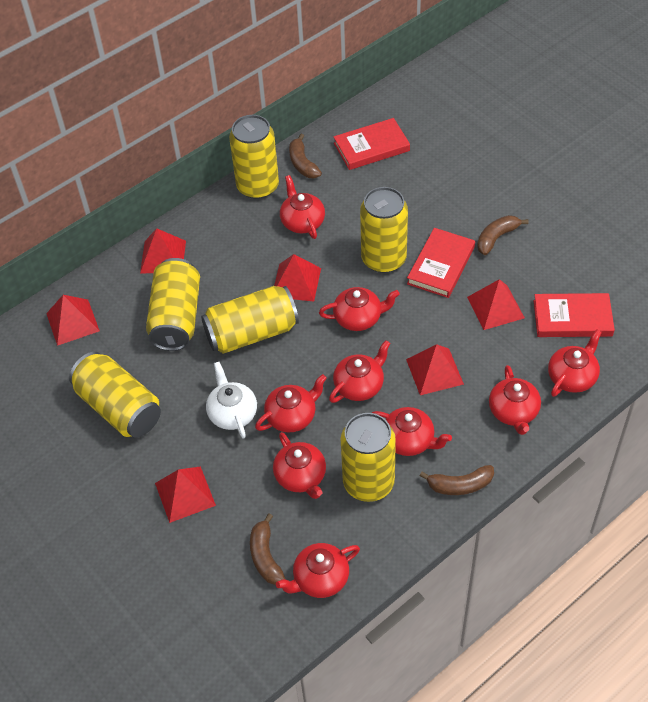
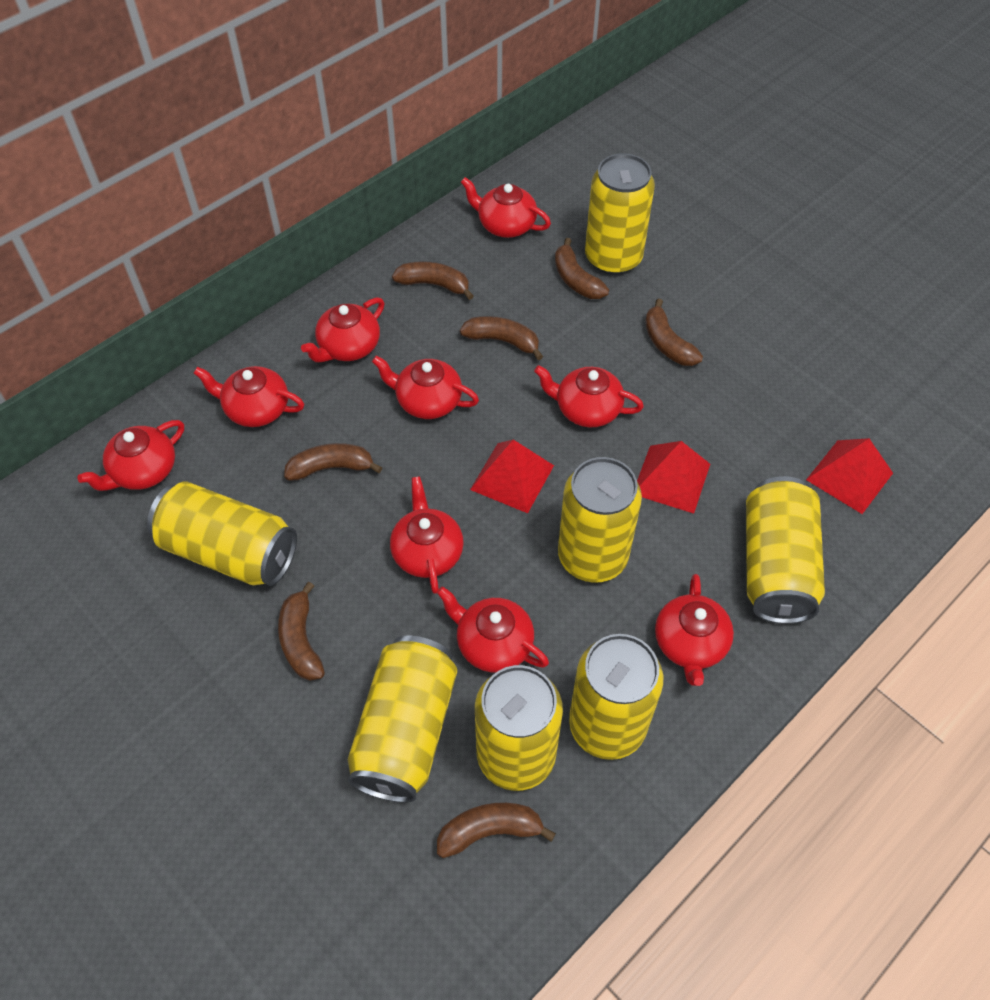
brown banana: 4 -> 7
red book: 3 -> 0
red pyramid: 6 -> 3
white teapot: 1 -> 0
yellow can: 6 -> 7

• _Your task_
Excluding the pictures, output every entry above without alteration.

• _Answer space_
brown banana: 4 -> 7
red book: 3 -> 0
red pyramid: 6 -> 3
white teapot: 1 -> 0
yellow can: 6 -> 7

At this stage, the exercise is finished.